** Opening GIVEN DATA block **

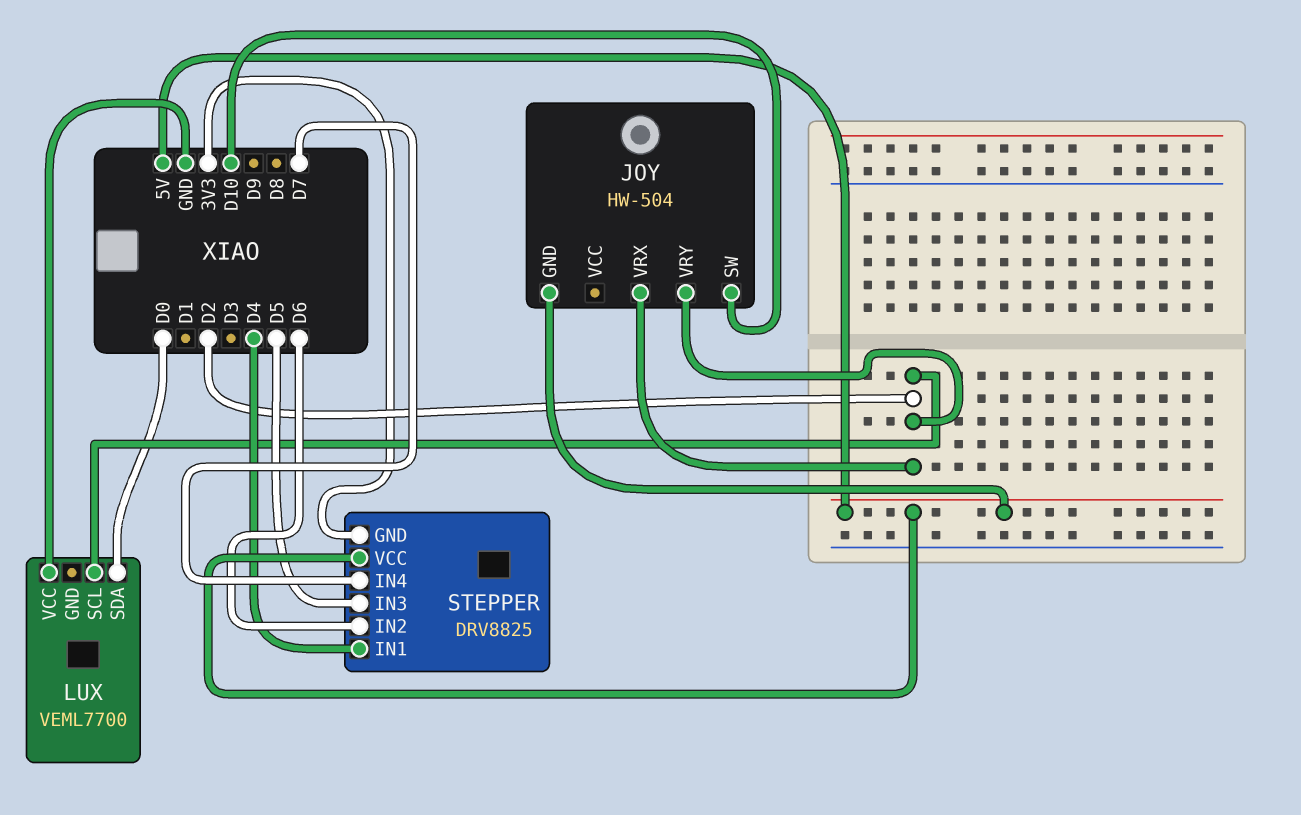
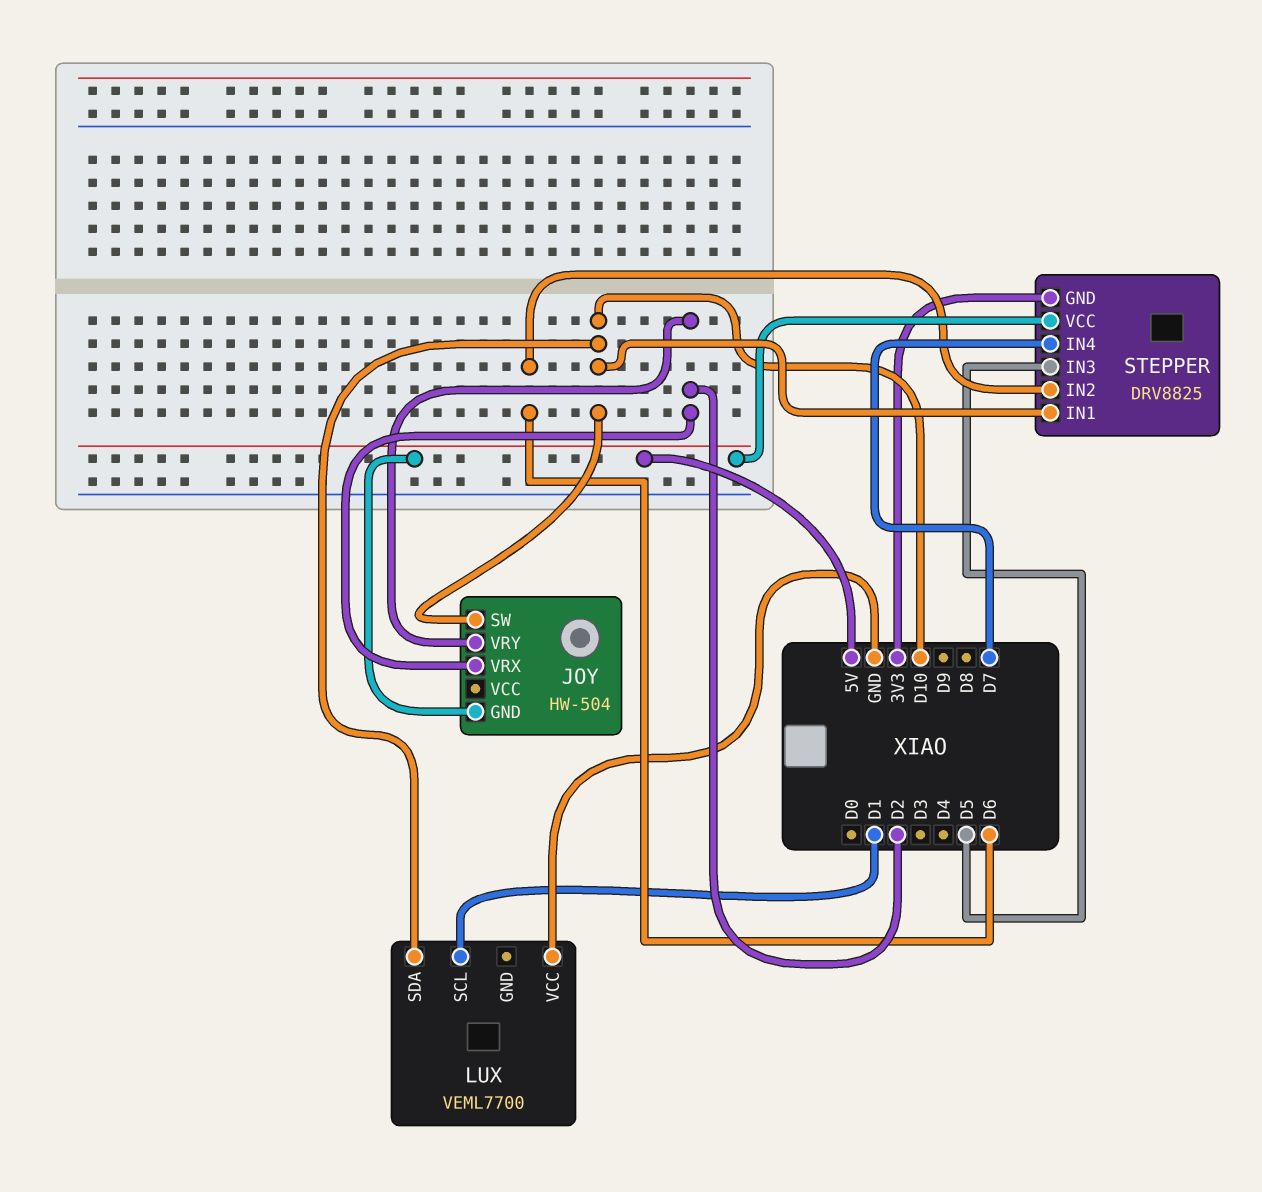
LUX pin SCL: D2 -> D1
LUX pin SDA: D0 -> D10
STEPPER pin IN1: D4 -> D10

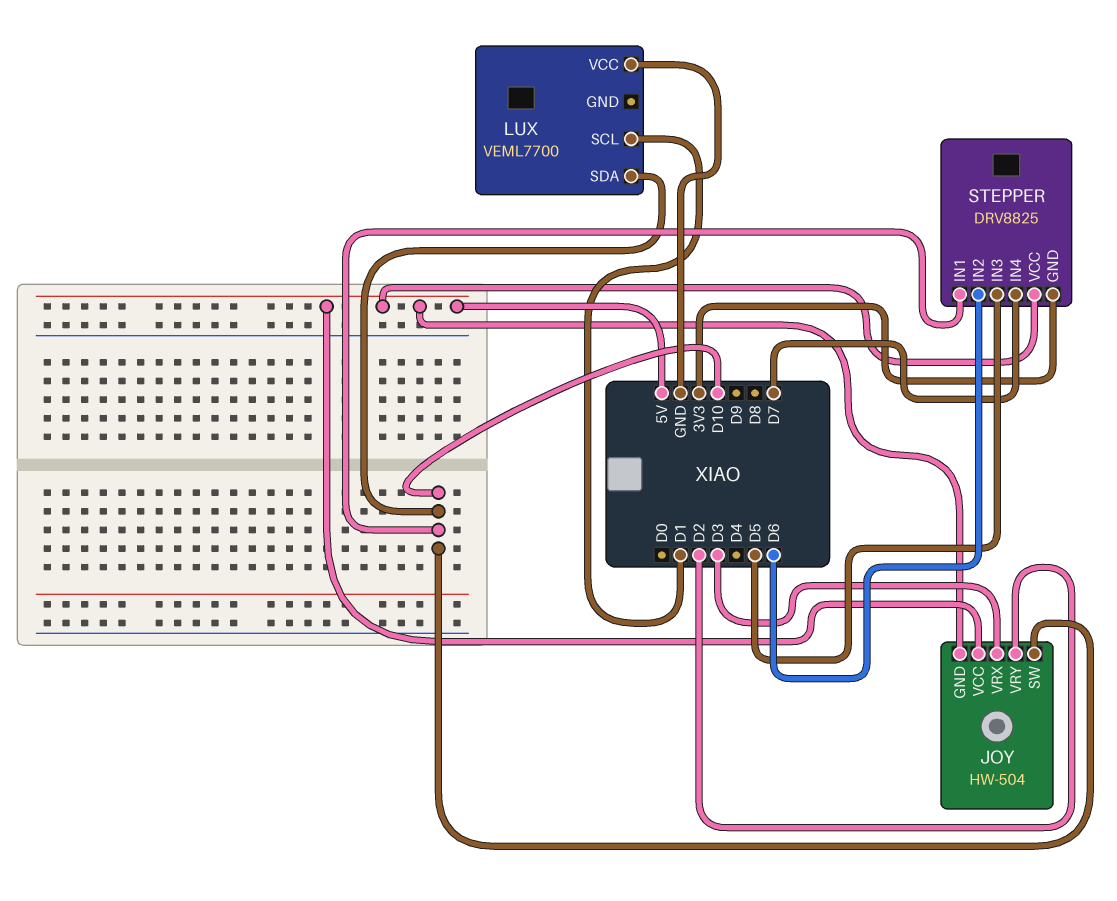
JOY pin VCC: none -> 5V
JOY pin VRX: D2 -> D3

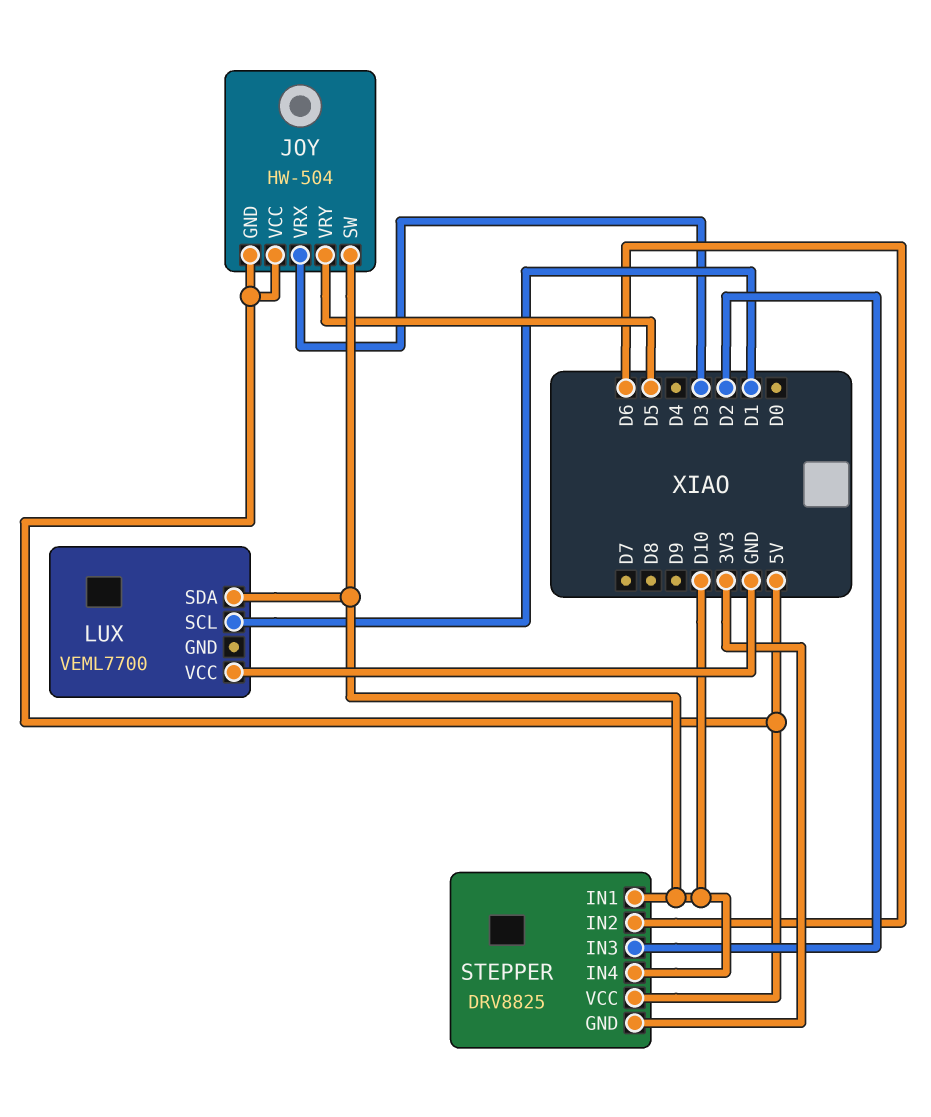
JOY pin VRY: D2 -> D5
STEPPER pin IN3: D5 -> D2
STEPPER pin IN4: D7 -> D10

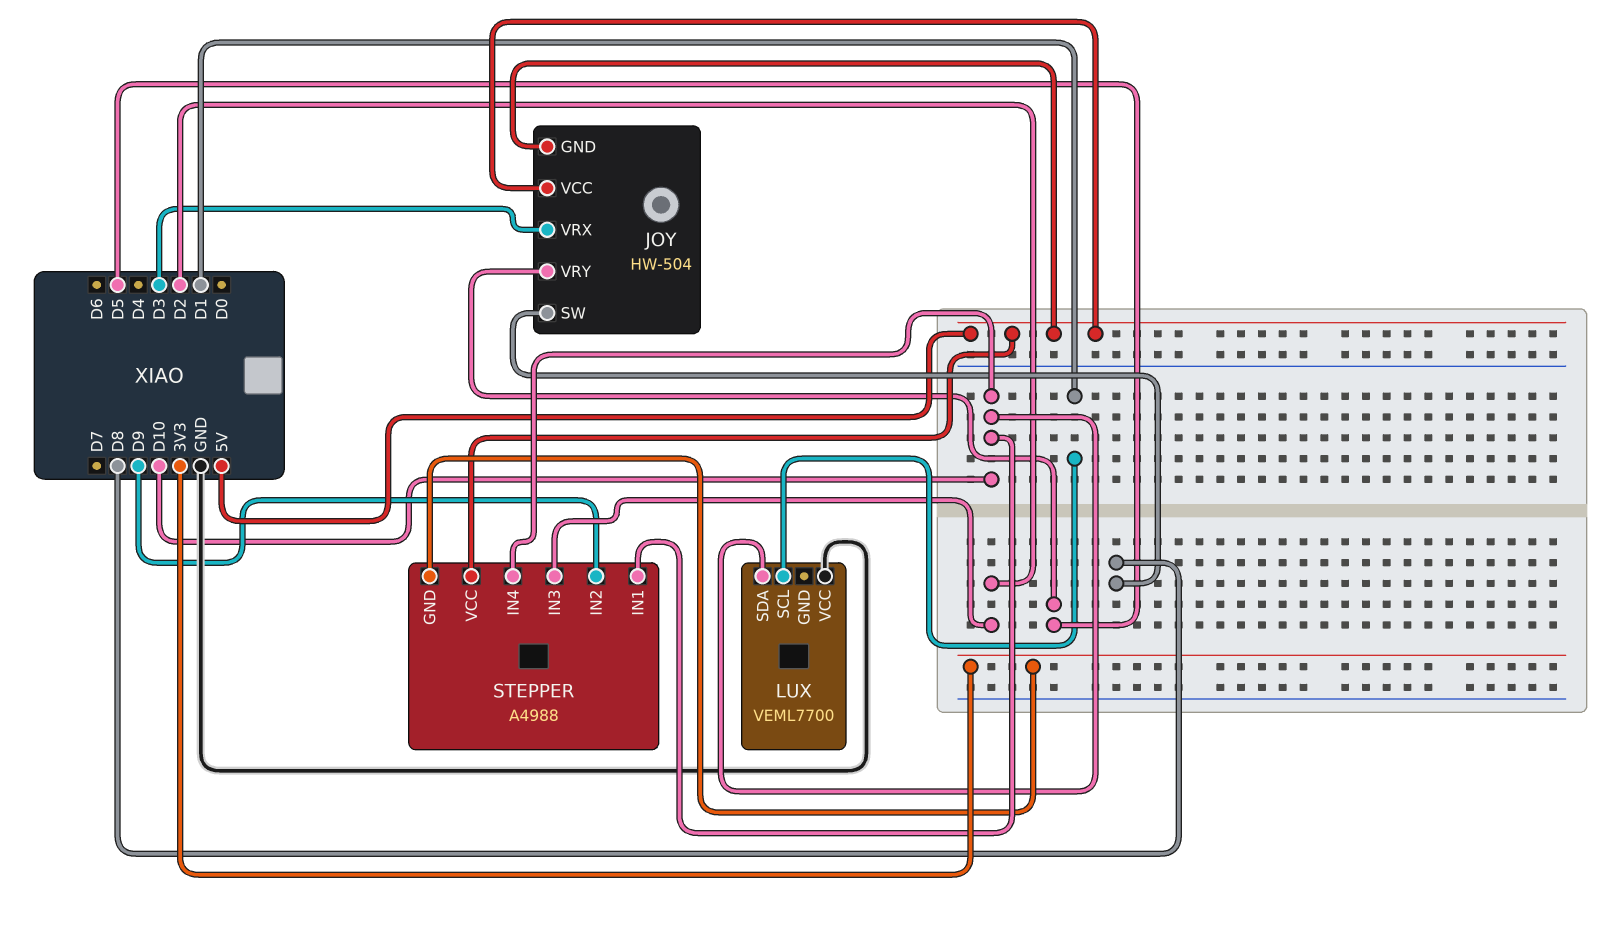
JOY pin SW: D10 -> D8
STEPPER: DRV8825 -> A4988
STEPPER pin IN2: D6 -> D9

** Closing GIVEN DATA block **

§ YOUR OBJECTIVE:
Produce a verbatim copy of all records, minus pictures.

§ THE ANSWER:
LUX pin SCL: D2 -> D1
LUX pin SDA: D0 -> D10
STEPPER pin IN1: D4 -> D10

JOY pin VCC: none -> 5V
JOY pin VRX: D2 -> D3

JOY pin VRY: D2 -> D5
STEPPER pin IN3: D5 -> D2
STEPPER pin IN4: D7 -> D10

JOY pin SW: D10 -> D8
STEPPER: DRV8825 -> A4988
STEPPER pin IN2: D6 -> D9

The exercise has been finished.